* _TASK STATEMENT_:
Extract, from the records beneath this instruction, each line that contains the word "brown".

* _DATASET RECORDS_:

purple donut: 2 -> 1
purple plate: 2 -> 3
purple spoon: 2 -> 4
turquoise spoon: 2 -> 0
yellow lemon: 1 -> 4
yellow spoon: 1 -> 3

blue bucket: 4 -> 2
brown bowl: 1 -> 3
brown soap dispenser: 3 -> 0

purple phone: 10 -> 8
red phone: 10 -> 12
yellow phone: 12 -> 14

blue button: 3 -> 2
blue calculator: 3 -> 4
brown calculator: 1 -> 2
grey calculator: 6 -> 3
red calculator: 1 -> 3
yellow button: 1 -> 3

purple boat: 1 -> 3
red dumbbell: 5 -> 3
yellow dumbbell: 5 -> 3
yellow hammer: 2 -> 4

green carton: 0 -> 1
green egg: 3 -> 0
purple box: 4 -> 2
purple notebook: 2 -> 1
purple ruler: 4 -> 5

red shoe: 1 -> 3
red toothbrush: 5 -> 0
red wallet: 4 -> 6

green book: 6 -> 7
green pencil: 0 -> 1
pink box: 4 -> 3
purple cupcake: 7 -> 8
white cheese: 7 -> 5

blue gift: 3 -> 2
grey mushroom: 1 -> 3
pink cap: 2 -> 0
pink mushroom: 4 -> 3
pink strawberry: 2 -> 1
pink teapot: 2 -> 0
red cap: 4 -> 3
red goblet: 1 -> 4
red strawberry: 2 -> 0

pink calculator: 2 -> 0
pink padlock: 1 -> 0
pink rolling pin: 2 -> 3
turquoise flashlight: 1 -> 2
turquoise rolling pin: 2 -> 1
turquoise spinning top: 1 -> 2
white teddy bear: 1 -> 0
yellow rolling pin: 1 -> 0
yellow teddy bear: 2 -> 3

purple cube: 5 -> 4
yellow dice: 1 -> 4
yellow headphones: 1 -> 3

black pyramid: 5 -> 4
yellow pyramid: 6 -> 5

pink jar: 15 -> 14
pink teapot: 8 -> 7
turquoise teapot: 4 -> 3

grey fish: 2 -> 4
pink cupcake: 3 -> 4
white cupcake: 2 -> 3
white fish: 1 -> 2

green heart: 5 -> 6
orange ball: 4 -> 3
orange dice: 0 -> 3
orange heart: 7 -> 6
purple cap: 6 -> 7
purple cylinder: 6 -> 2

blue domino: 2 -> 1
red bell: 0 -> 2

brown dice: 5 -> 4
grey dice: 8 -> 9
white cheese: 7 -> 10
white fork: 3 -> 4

* _TASK OUTPUT_:
brown bowl: 1 -> 3
brown soap dispenser: 3 -> 0
brown calculator: 1 -> 2
brown dice: 5 -> 4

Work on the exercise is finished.